PROBLEM TO WORK ON:
Each line from the one that contains "pink brick E1" to the end of the material must be set down exactly, and no line before it.

GIVEN DATA:
◆ ◆ ◆ ◆ ◆ ◆ ◆
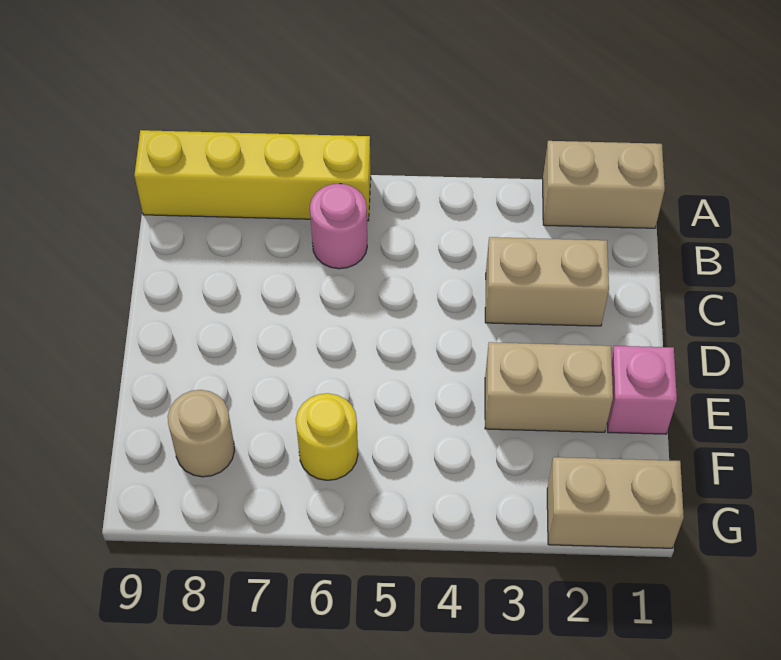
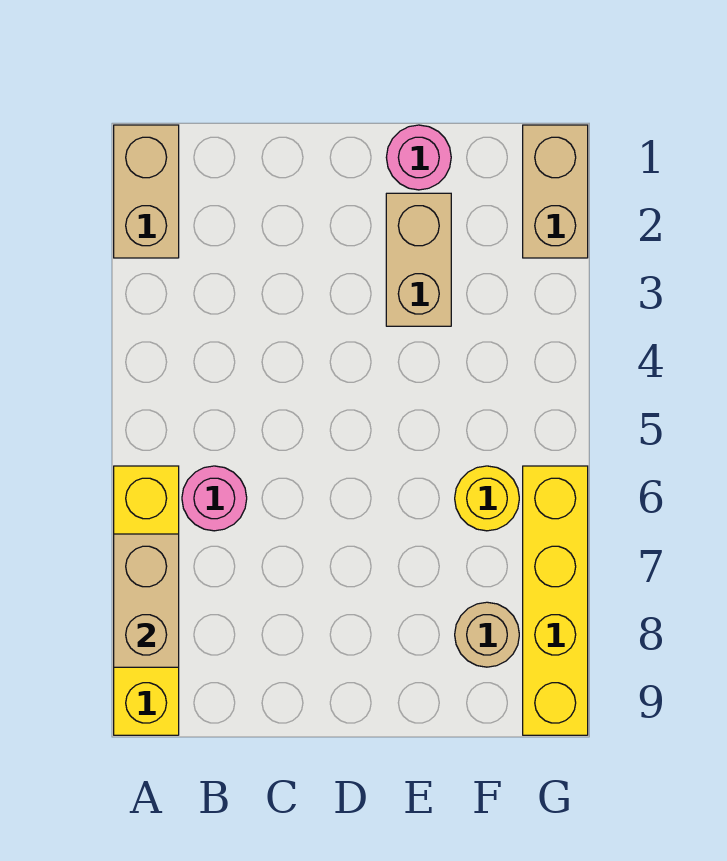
tan brick C2:C3 level 1 -> tan brick A7:A8 level 2
pink brick E1 level 1 -> pink round brick E1 level 1
none -> yellow brick G6:G9 level 1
◆ ◆ ◆ ◆ ◆ ◆ ◆
ANSWER SECTION:
pink brick E1 level 1 -> pink round brick E1 level 1
none -> yellow brick G6:G9 level 1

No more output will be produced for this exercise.